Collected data
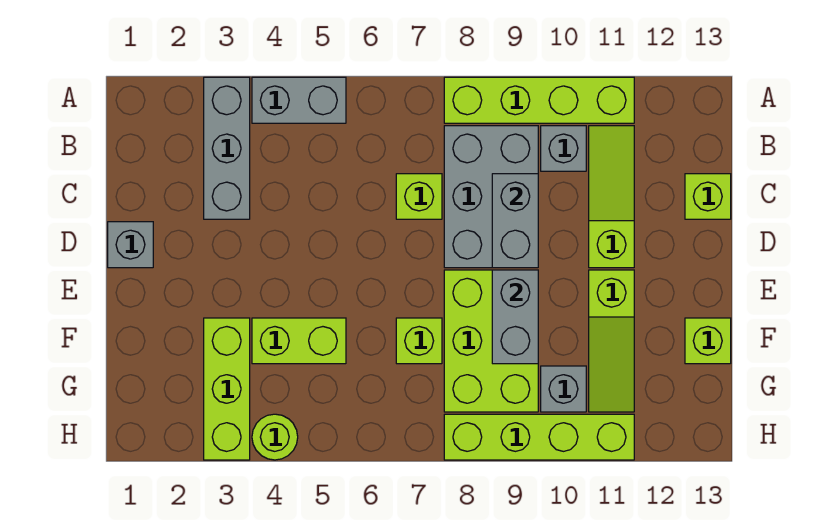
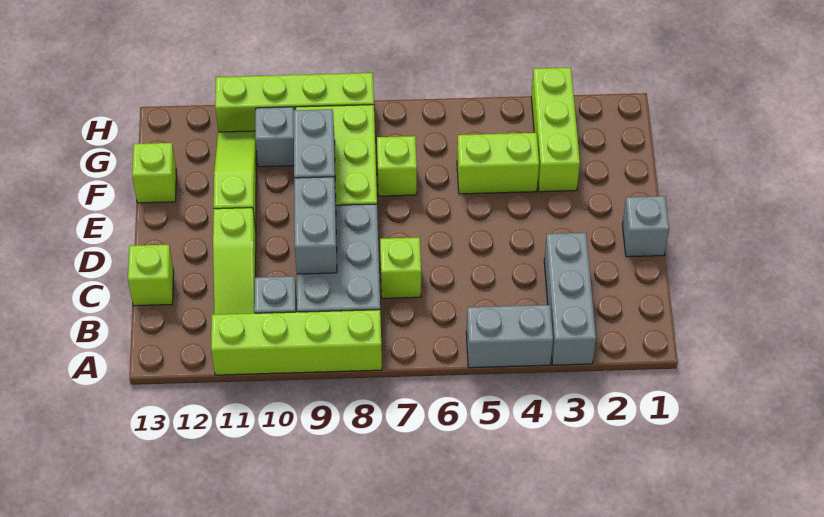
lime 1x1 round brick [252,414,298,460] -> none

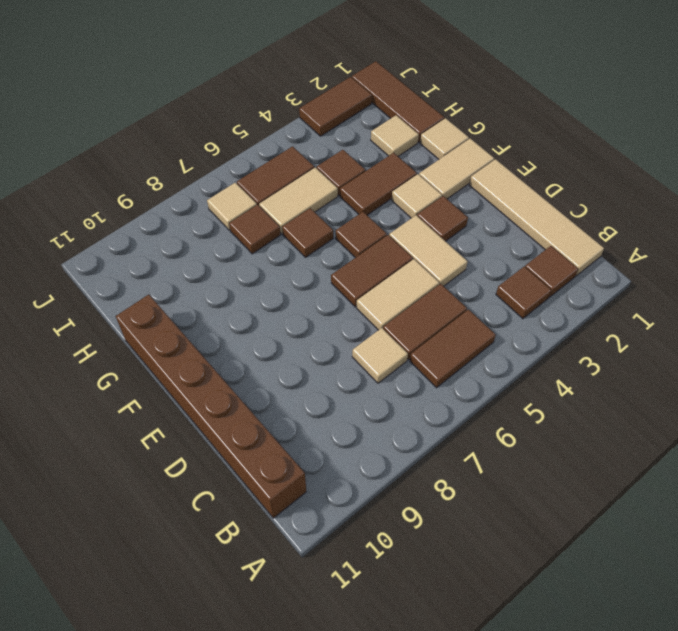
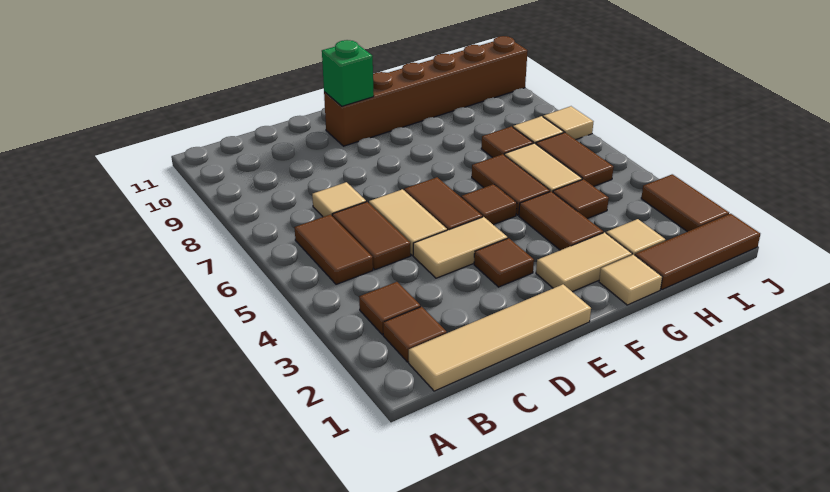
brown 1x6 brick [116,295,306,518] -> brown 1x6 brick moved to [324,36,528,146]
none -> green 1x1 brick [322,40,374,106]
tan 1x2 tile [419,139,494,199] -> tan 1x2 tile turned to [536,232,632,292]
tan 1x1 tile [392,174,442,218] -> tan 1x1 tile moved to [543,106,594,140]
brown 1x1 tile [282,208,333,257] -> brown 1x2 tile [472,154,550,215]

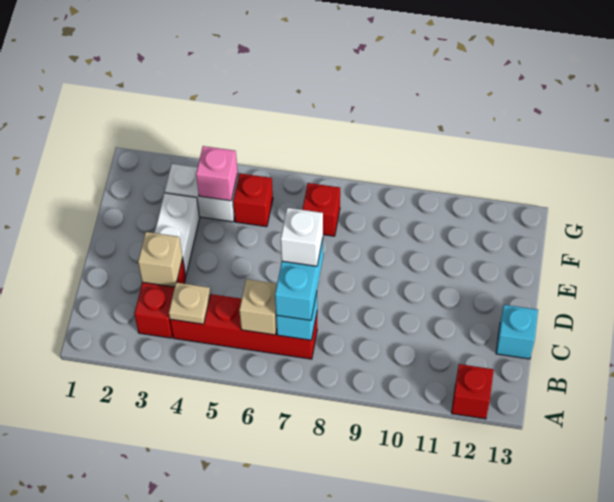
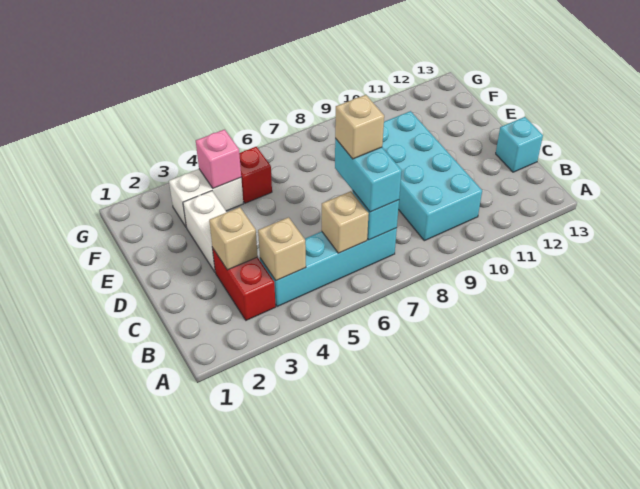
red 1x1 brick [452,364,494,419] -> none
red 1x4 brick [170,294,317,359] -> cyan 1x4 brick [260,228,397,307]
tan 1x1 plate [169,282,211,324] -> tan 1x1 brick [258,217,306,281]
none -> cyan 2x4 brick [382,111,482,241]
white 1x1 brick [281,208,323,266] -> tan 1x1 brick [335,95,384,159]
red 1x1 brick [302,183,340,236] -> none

What to do ->
Return each line of the records above in which the word "none" occurs.

Solution for this problem ->
lime 1x1 round brick [252,414,298,460] -> none
none -> green 1x1 brick [322,40,374,106]
red 1x1 brick [452,364,494,419] -> none
none -> cyan 2x4 brick [382,111,482,241]
red 1x1 brick [302,183,340,236] -> none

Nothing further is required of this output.